(Change listing data)
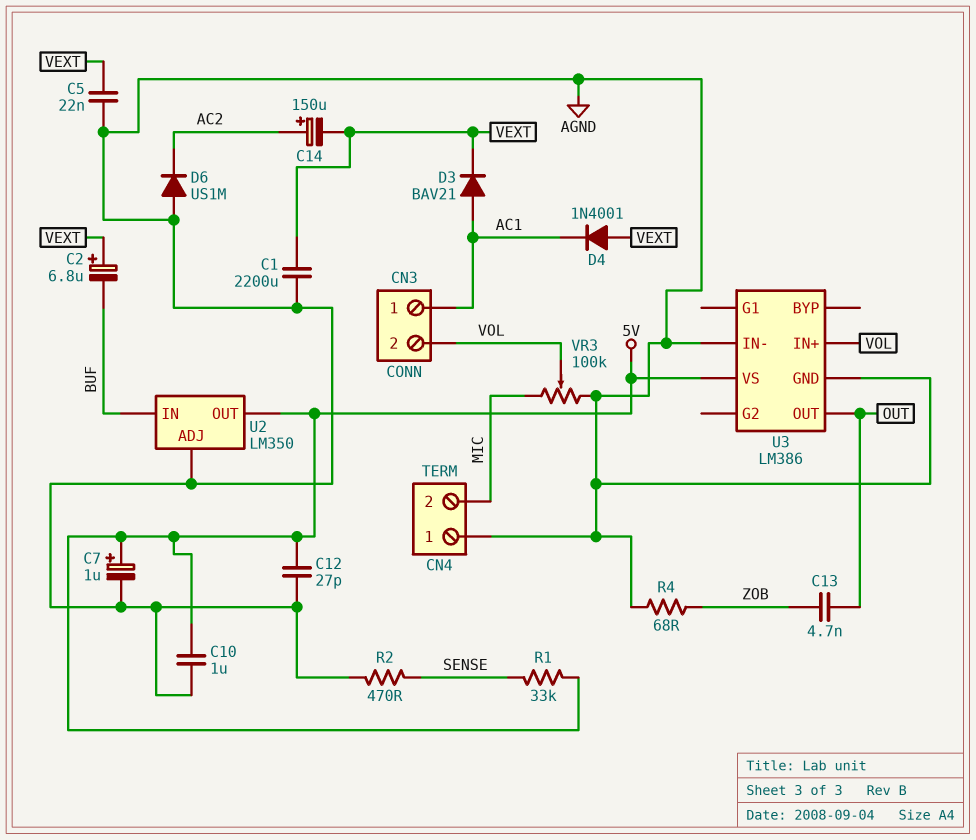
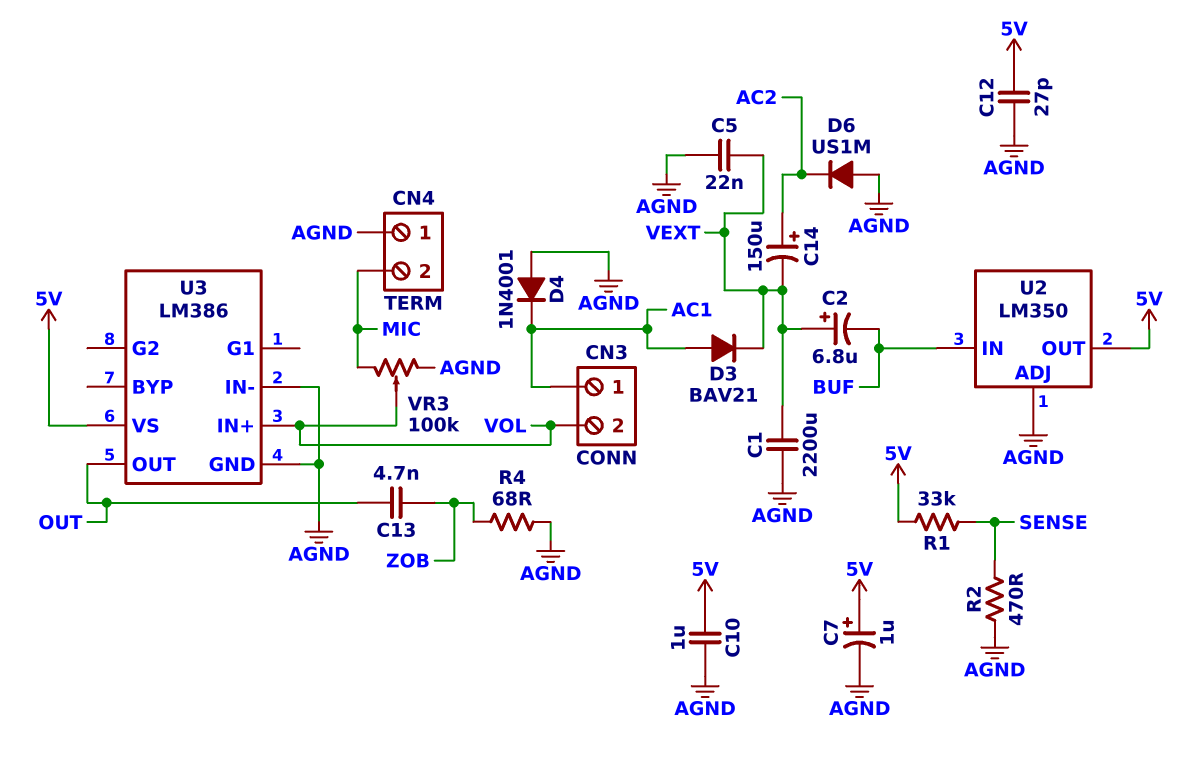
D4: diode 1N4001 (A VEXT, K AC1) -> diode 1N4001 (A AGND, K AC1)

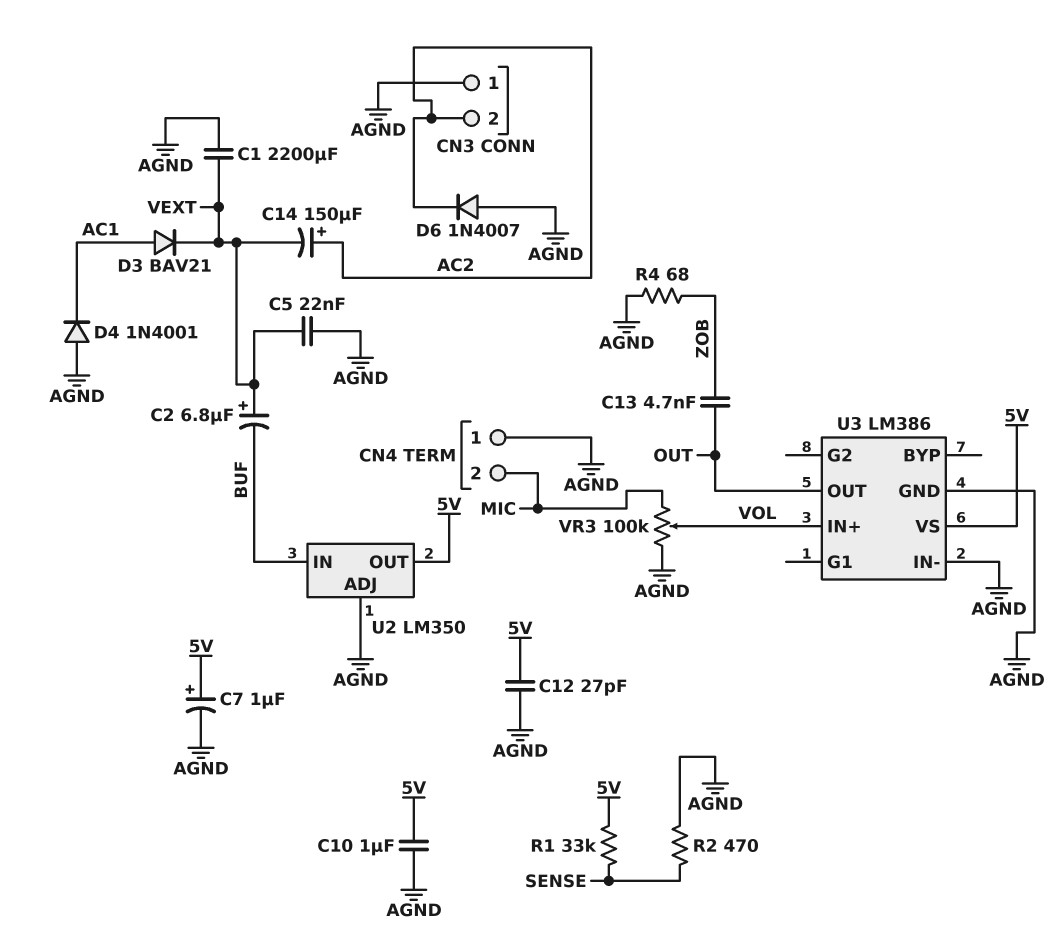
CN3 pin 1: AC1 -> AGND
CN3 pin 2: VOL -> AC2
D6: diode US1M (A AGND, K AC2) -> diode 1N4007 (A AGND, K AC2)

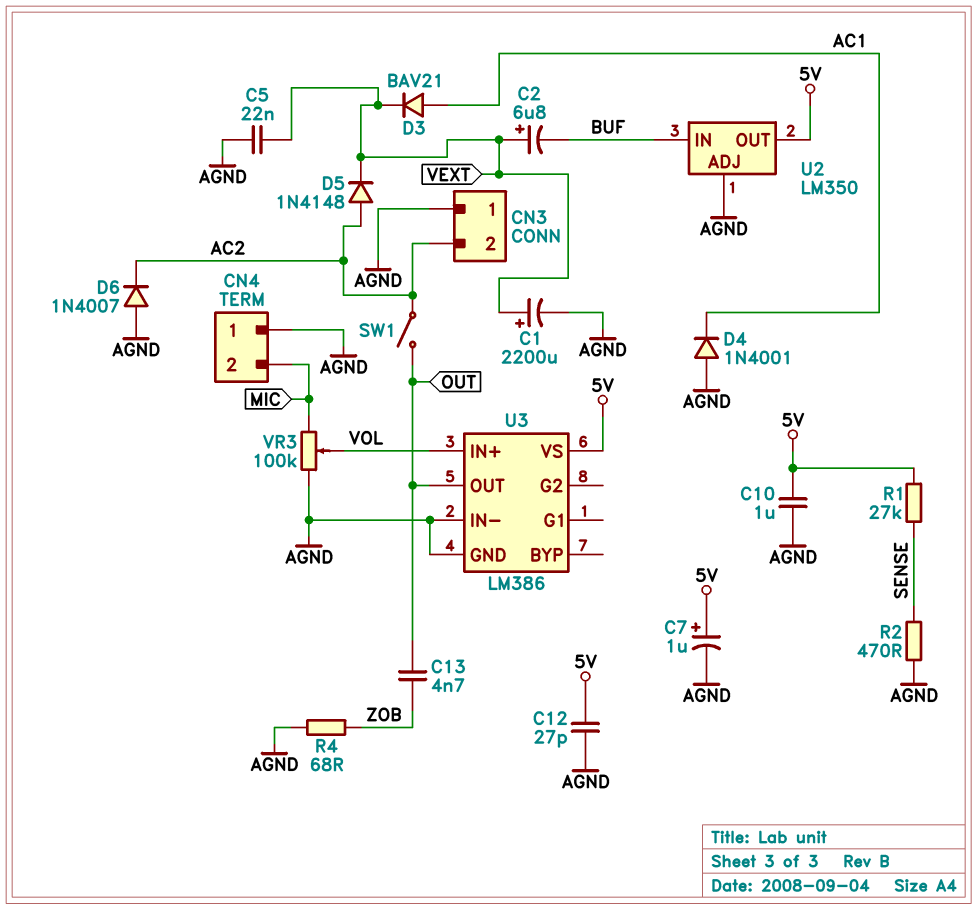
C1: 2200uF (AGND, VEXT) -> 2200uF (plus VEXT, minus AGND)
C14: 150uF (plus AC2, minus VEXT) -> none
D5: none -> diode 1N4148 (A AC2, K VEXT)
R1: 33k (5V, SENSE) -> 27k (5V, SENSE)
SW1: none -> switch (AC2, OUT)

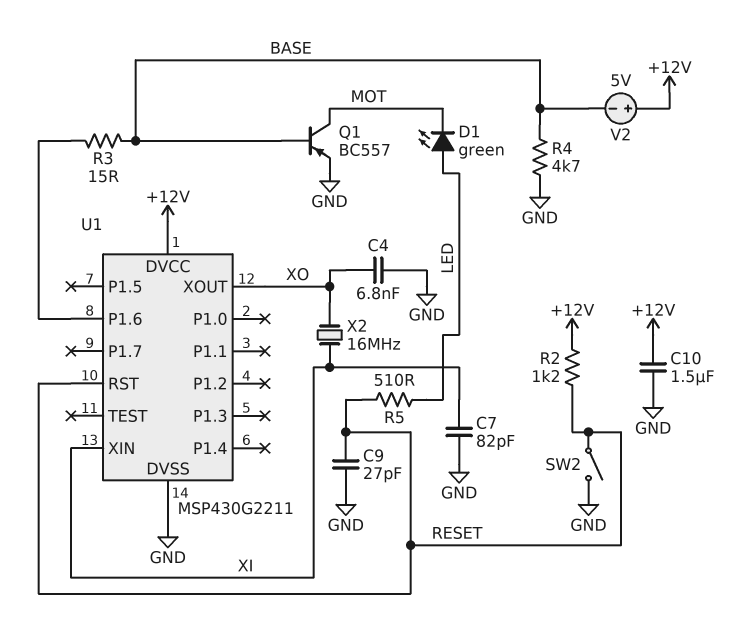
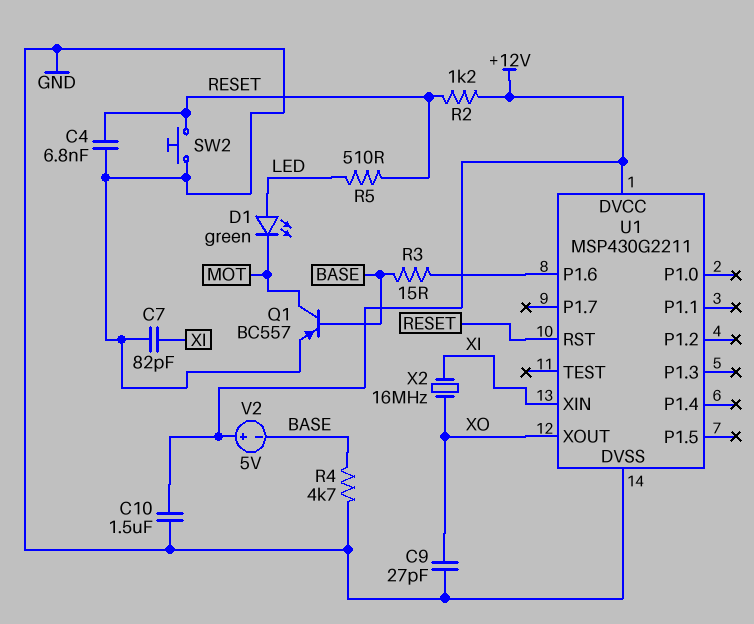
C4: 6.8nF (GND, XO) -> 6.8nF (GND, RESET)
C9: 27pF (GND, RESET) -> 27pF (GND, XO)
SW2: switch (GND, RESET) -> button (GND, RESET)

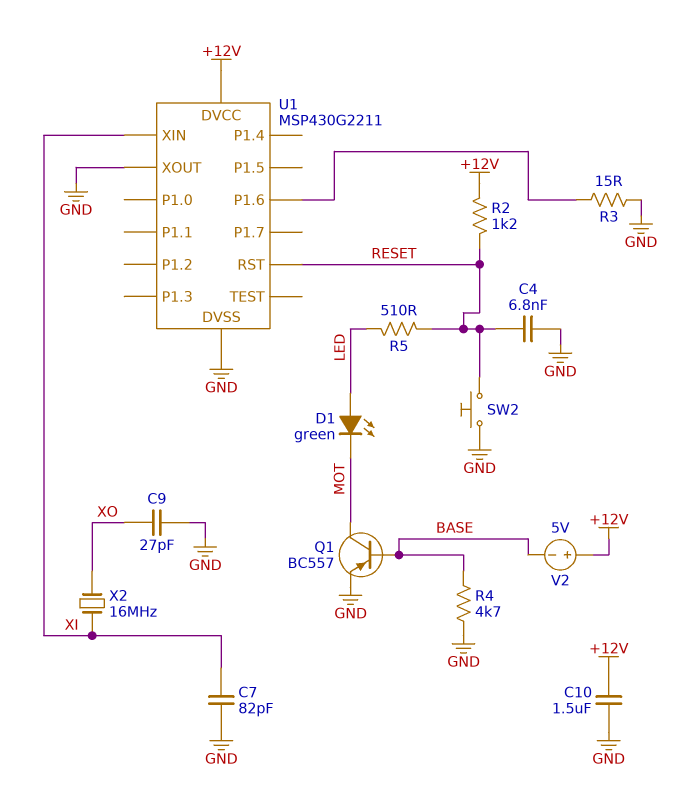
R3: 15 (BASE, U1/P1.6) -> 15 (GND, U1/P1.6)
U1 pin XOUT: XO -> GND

* _Action item_:
Please retype the data exactly, but do not carry over any picture.

* _Expected output_:
D4: diode 1N4001 (A VEXT, K AC1) -> diode 1N4001 (A AGND, K AC1)

CN3 pin 1: AC1 -> AGND
CN3 pin 2: VOL -> AC2
D6: diode US1M (A AGND, K AC2) -> diode 1N4007 (A AGND, K AC2)

C1: 2200uF (AGND, VEXT) -> 2200uF (plus VEXT, minus AGND)
C14: 150uF (plus AC2, minus VEXT) -> none
D5: none -> diode 1N4148 (A AC2, K VEXT)
R1: 33k (5V, SENSE) -> 27k (5V, SENSE)
SW1: none -> switch (AC2, OUT)

C4: 6.8nF (GND, XO) -> 6.8nF (GND, RESET)
C9: 27pF (GND, RESET) -> 27pF (GND, XO)
SW2: switch (GND, RESET) -> button (GND, RESET)

R3: 15 (BASE, U1/P1.6) -> 15 (GND, U1/P1.6)
U1 pin XOUT: XO -> GND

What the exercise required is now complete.